++++ Source information ++++

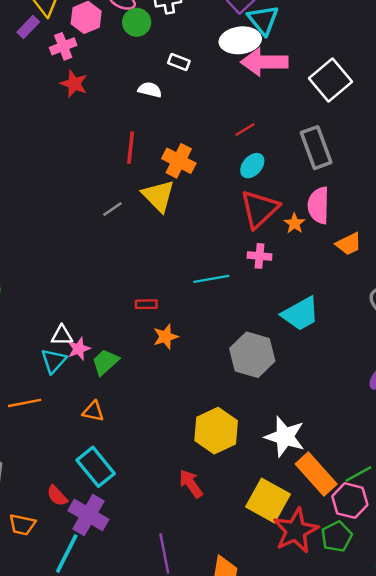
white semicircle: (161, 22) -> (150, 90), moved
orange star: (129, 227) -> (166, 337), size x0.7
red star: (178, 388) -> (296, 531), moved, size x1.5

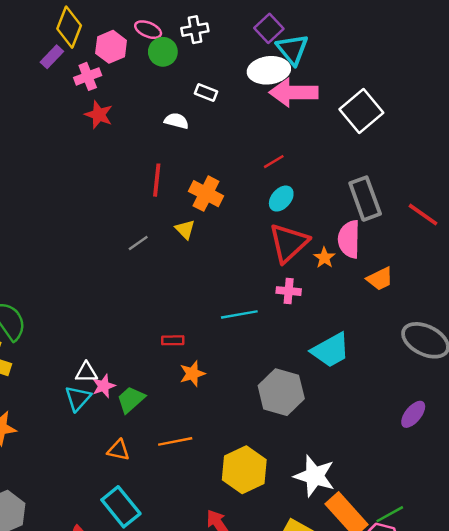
gray rectangle: (316, 148) -> (365, 199), moved
yellow triangle: (158, 196) -> (185, 229), size x0.6
orange line: (25, 403) -> (175, 441), moved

++++

How to complete this task — Type out the data above again exactly as written, minus the images.

The completed task —
white semicircle: (161, 22) -> (150, 90), moved
orange star: (129, 227) -> (166, 337), size x0.7
red star: (178, 388) -> (296, 531), moved, size x1.5

gray rectangle: (316, 148) -> (365, 199), moved
yellow triangle: (158, 196) -> (185, 229), size x0.6
orange line: (25, 403) -> (175, 441), moved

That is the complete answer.